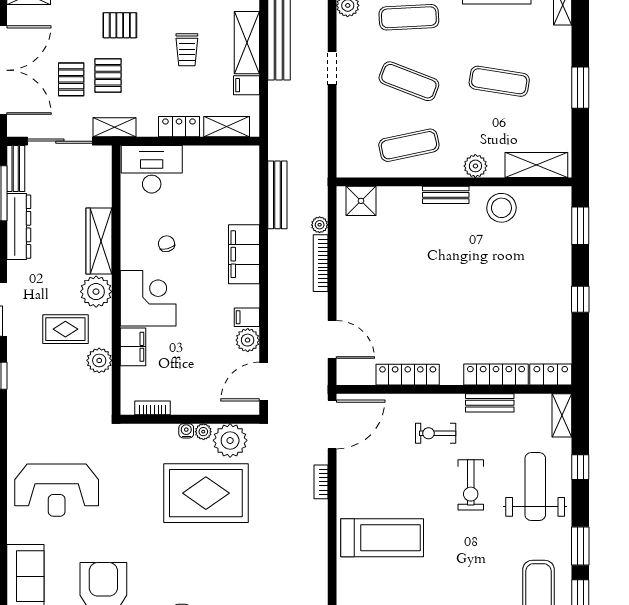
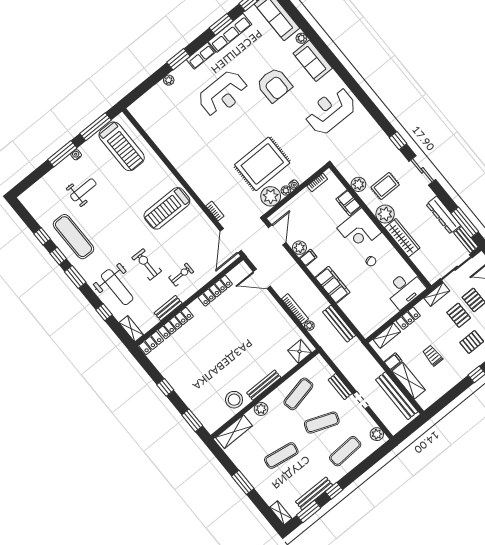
bench: (345, 109) -> (340, 387), added
bench: (446, 195) -> (264, 385), width x1.36

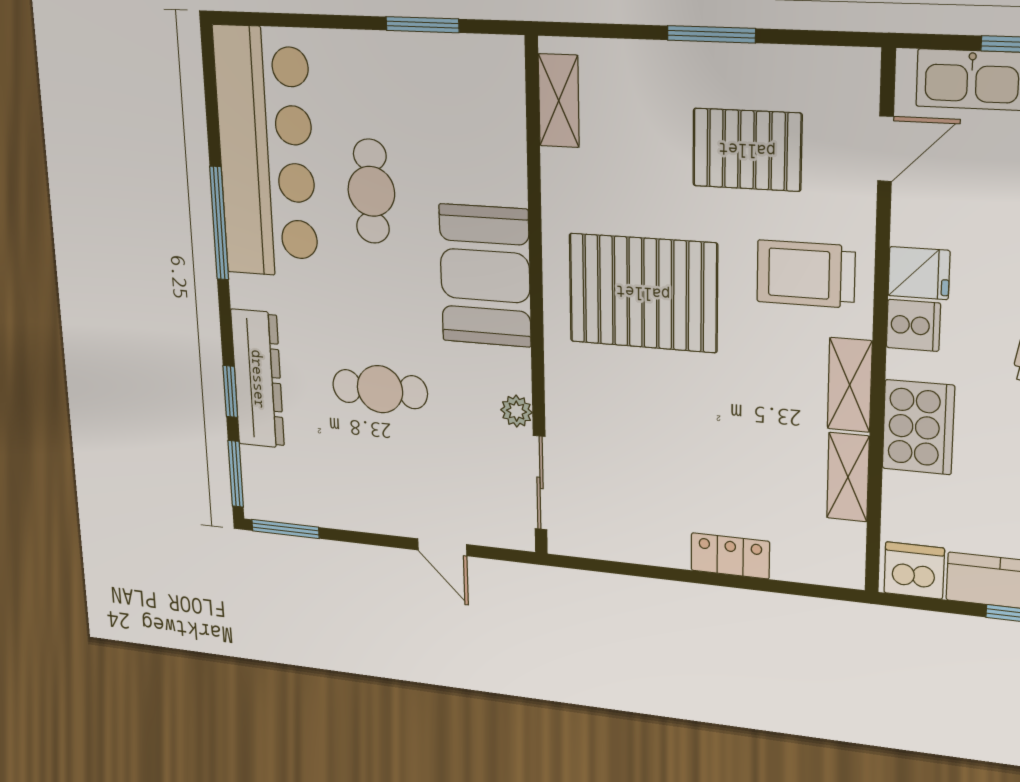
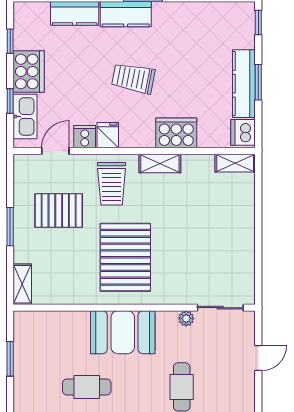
shelving: (559, 101) -> (22, 284), moved, turned 90
door: (886, 149) -> (55, 151), hinge flipped
pallet: (747, 150) -> (59, 210), turned 90
cooker: (913, 325) -> (85, 137), moved
shelving: (848, 477) -> (235, 163), moved
locker: (730, 556) -> (246, 216), removed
__________
Search the data for "shelving" and list every line in which it occurs.

▶ [Written answer]
shelving: (559, 101) -> (22, 284), moved, turned 90
shelving: (848, 477) -> (235, 163), moved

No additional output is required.